Provided information ->
-------------------------

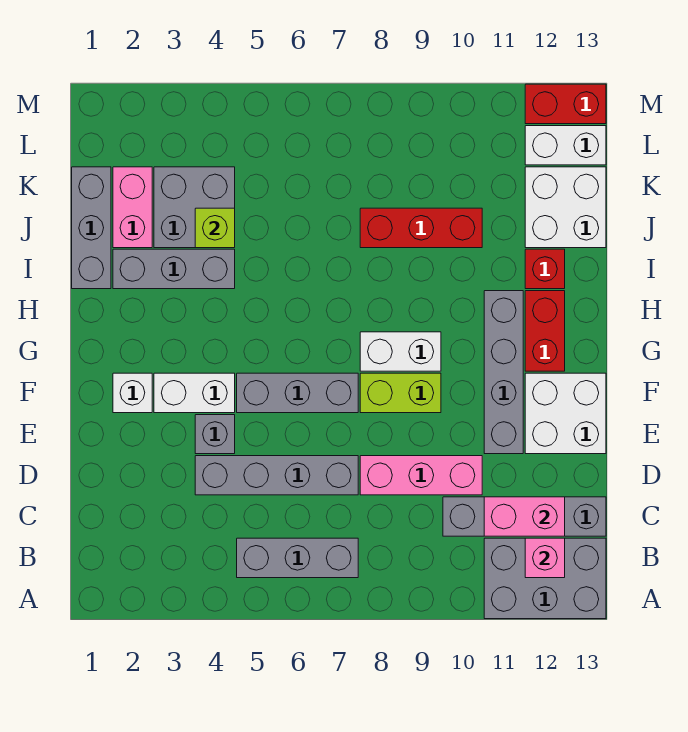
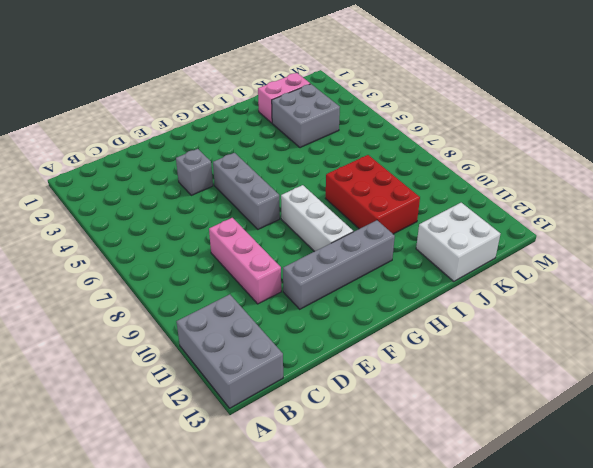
white brick G8:G10 level 1 -> white brick G8:G9 level 1
red brick I8:J10 level 1 -> red brick J8:J10 level 1
none -> grey brick B5:B7 level 1
none -> grey brick C10:C13 level 1
none -> grey brick D4:D7 level 1

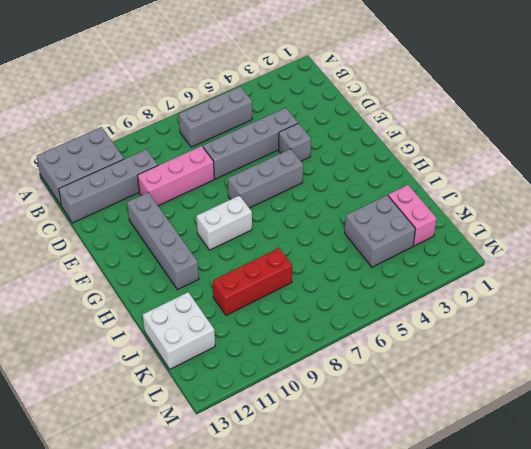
none -> white brick E12:F13 level 1
none -> white brick F2 level 1
none -> white brick F3:F4 level 1

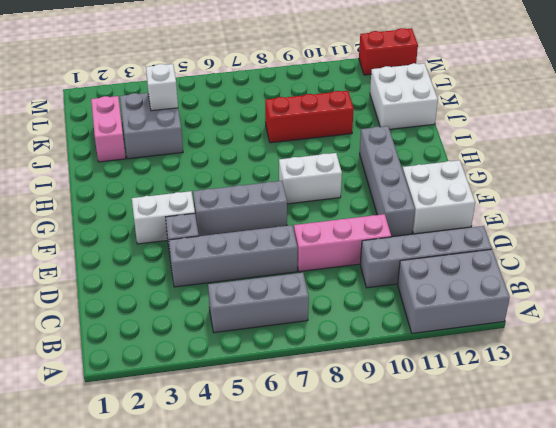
white brick K4 level 2 -> white brick F2 level 1
none -> lime brick F8:F9 level 1
none -> red brick G12:H12 level 1
none -> grey brick I1:K1 level 1

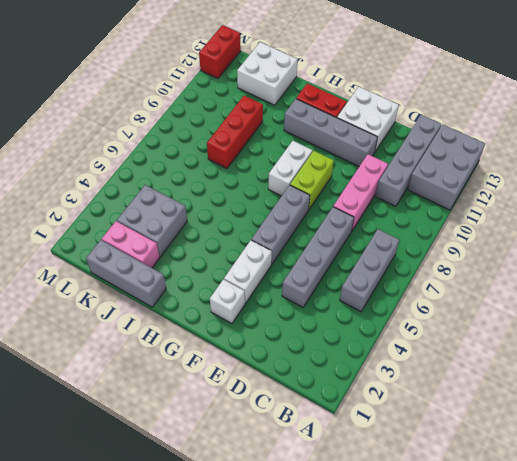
none -> grey brick E4 level 1
none -> grey brick I2:I4 level 1
none -> red brick I12 level 1

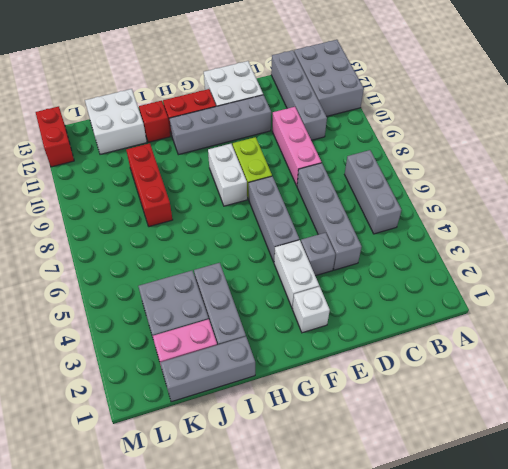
none -> white brick L12:L13 level 1
none -> pink brick B12 level 2
none -> pink brick C11:C12 level 2

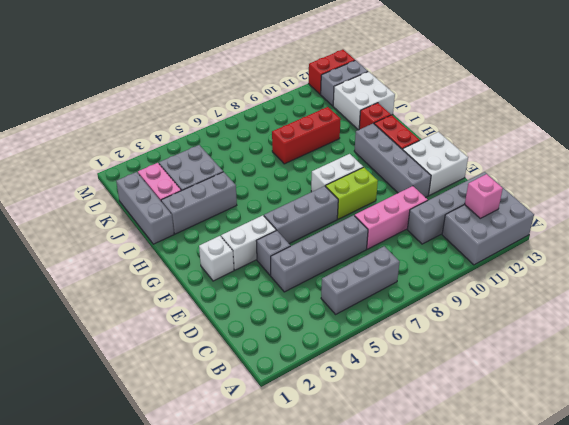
grey brick L12:L13 level 1 -> white brick L12:L13 level 1
none -> pink brick C11:C12 level 2
none -> lime brick J4 level 2

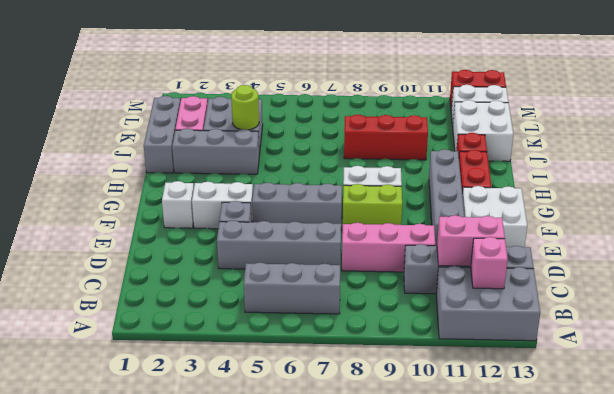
lime round brick J4 level 2 -> lime brick J4 level 2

-------------------------

Your task ->
Within the listing above, print exactly the stretch beginning at the line that contains "red brick I8:J10" and finishing at the line that contains "white brick K4", ends kept, pictures left out, and nothing more.

Output for this task ->
red brick I8:J10 level 1 -> red brick J8:J10 level 1
none -> grey brick B5:B7 level 1
none -> grey brick C10:C13 level 1
none -> grey brick D4:D7 level 1

none -> white brick E12:F13 level 1
none -> white brick F2 level 1
none -> white brick F3:F4 level 1

white brick K4 level 2 -> white brick F2 level 1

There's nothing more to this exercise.